| ASSIGNMENT |
Reproduce verbatim, line by line, everything from the line containing "(86, 285) = (393, 469): yellow" to the last line of the listing below; add nothing.

| EXTRACTED MATERIAL |
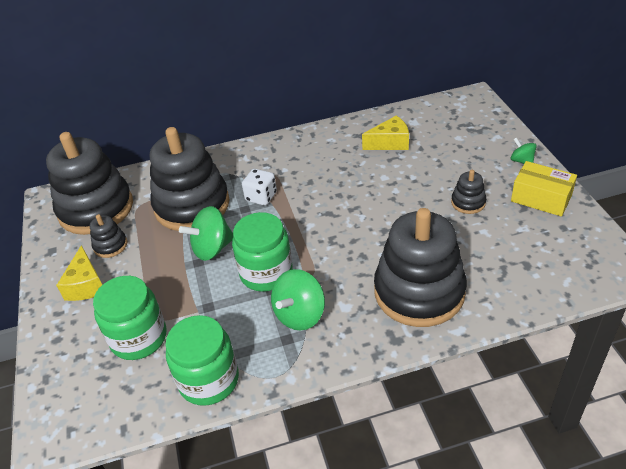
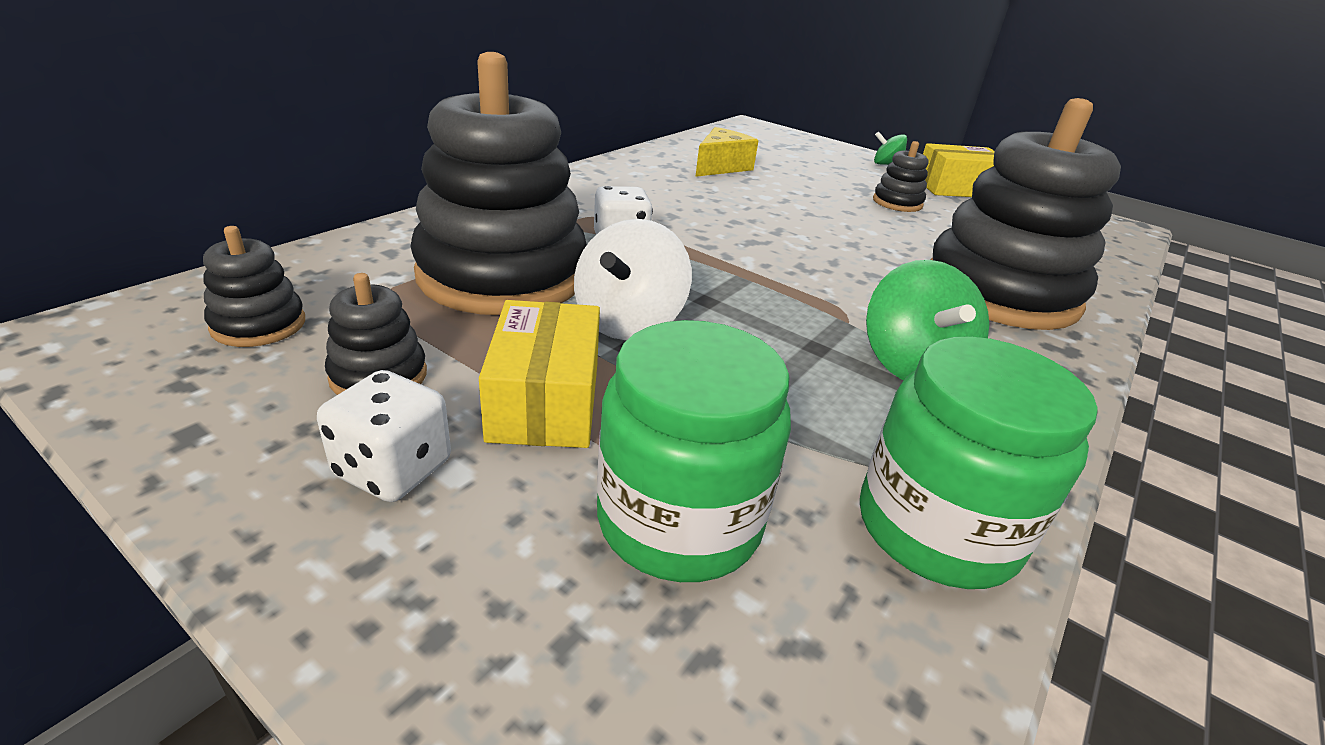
camera: 45 degrees left, 10 degrees down
(86, 285) = (393, 469): yellow cheese -> white dice
(96, 209) = (259, 325): black stacking toy -> black stacking toy, size x0.43
(147, 276) = (545, 400): none -> yellow box
(212, 248) = (629, 322): green spinning top -> white spinning top
(266, 273) = (774, 329): green jar -> none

| RESULT |
(86, 285) = (393, 469): yellow cheese -> white dice
(96, 209) = (259, 325): black stacking toy -> black stacking toy, size x0.43
(147, 276) = (545, 400): none -> yellow box
(212, 248) = (629, 322): green spinning top -> white spinning top
(266, 273) = (774, 329): green jar -> none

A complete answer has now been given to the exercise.